[Task brief]
The answer should match the records character for character.

======== Data for this task ========

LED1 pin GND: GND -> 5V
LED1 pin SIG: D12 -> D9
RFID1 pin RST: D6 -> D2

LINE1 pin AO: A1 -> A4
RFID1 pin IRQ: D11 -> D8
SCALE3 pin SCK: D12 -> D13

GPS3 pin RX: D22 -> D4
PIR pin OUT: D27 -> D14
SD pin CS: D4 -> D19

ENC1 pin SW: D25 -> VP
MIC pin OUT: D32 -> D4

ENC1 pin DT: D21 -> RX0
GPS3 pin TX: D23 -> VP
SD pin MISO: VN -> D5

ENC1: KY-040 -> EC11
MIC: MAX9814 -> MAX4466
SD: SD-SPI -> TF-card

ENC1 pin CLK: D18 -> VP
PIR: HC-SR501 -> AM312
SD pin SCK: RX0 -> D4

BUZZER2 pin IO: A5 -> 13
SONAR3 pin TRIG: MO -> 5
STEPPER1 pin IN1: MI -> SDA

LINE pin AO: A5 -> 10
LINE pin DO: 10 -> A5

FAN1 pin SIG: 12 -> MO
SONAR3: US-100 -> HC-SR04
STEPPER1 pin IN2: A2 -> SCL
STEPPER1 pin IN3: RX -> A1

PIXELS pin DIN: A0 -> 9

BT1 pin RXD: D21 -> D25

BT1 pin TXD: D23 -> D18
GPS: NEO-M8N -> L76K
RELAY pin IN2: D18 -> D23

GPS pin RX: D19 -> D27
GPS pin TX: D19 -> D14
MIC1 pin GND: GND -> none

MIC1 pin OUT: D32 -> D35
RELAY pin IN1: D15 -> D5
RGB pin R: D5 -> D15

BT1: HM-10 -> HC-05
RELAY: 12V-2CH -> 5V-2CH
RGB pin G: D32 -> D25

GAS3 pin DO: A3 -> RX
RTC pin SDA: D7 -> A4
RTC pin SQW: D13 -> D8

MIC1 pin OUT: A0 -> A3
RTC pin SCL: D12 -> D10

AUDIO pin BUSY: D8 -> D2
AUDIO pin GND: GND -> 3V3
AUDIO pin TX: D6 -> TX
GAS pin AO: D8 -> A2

========

[Response area]
LED1 pin GND: GND -> 5V
LED1 pin SIG: D12 -> D9
RFID1 pin RST: D6 -> D2

LINE1 pin AO: A1 -> A4
RFID1 pin IRQ: D11 -> D8
SCALE3 pin SCK: D12 -> D13

GPS3 pin RX: D22 -> D4
PIR pin OUT: D27 -> D14
SD pin CS: D4 -> D19

ENC1 pin SW: D25 -> VP
MIC pin OUT: D32 -> D4

ENC1 pin DT: D21 -> RX0
GPS3 pin TX: D23 -> VP
SD pin MISO: VN -> D5

ENC1: KY-040 -> EC11
MIC: MAX9814 -> MAX4466
SD: SD-SPI -> TF-card

ENC1 pin CLK: D18 -> VP
PIR: HC-SR501 -> AM312
SD pin SCK: RX0 -> D4

BUZZER2 pin IO: A5 -> 13
SONAR3 pin TRIG: MO -> 5
STEPPER1 pin IN1: MI -> SDA

LINE pin AO: A5 -> 10
LINE pin DO: 10 -> A5

FAN1 pin SIG: 12 -> MO
SONAR3: US-100 -> HC-SR04
STEPPER1 pin IN2: A2 -> SCL
STEPPER1 pin IN3: RX -> A1

PIXELS pin DIN: A0 -> 9

BT1 pin RXD: D21 -> D25

BT1 pin TXD: D23 -> D18
GPS: NEO-M8N -> L76K
RELAY pin IN2: D18 -> D23

GPS pin RX: D19 -> D27
GPS pin TX: D19 -> D14
MIC1 pin GND: GND -> none

MIC1 pin OUT: D32 -> D35
RELAY pin IN1: D15 -> D5
RGB pin R: D5 -> D15

BT1: HM-10 -> HC-05
RELAY: 12V-2CH -> 5V-2CH
RGB pin G: D32 -> D25

GAS3 pin DO: A3 -> RX
RTC pin SDA: D7 -> A4
RTC pin SQW: D13 -> D8

MIC1 pin OUT: A0 -> A3
RTC pin SCL: D12 -> D10

AUDIO pin BUSY: D8 -> D2
AUDIO pin GND: GND -> 3V3
AUDIO pin TX: D6 -> TX
GAS pin AO: D8 -> A2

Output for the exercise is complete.